INSTRUCTIONS FOR THE TASK:
Set down, character for character, everything in the records below from the line holding "building: [330,51,408,106] -> none" down to the line holding "building: [209,246,331,382] -> none", and no other line.

DATA SHOWN:
______
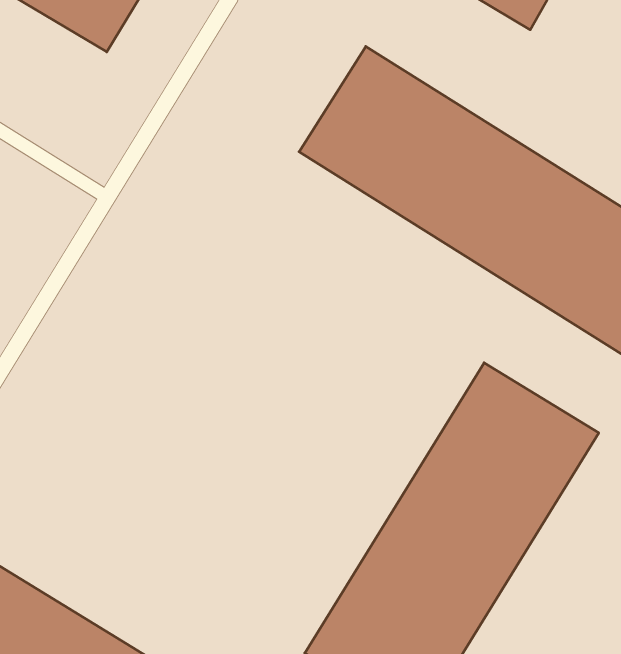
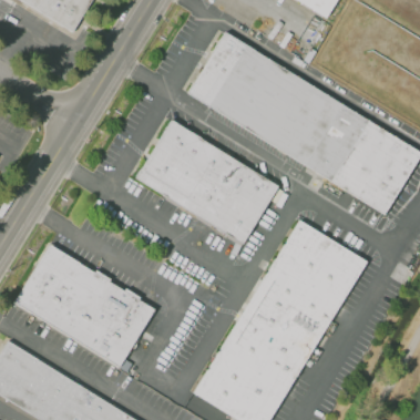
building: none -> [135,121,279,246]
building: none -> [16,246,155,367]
______
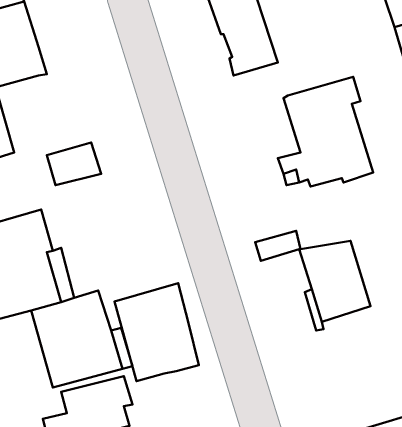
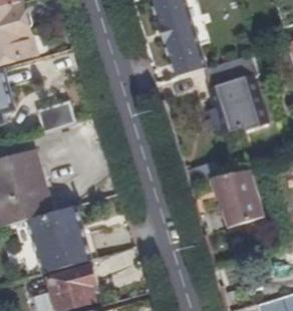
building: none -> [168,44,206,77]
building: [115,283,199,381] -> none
______
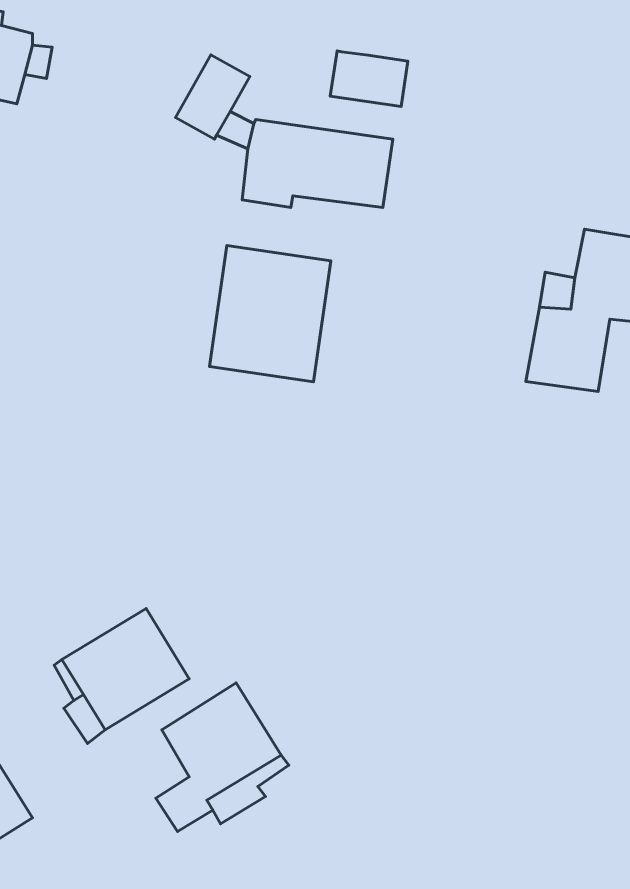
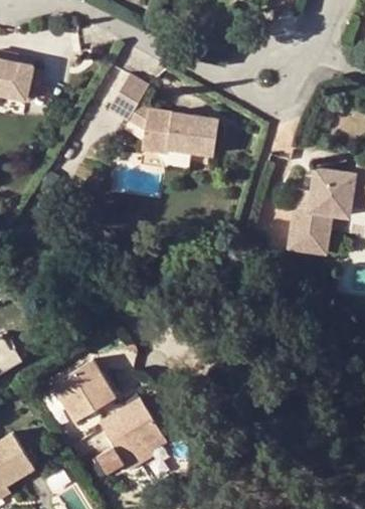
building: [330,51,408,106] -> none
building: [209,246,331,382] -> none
______
ANSWER SECTION:
building: [330,51,408,106] -> none
building: [209,246,331,382] -> none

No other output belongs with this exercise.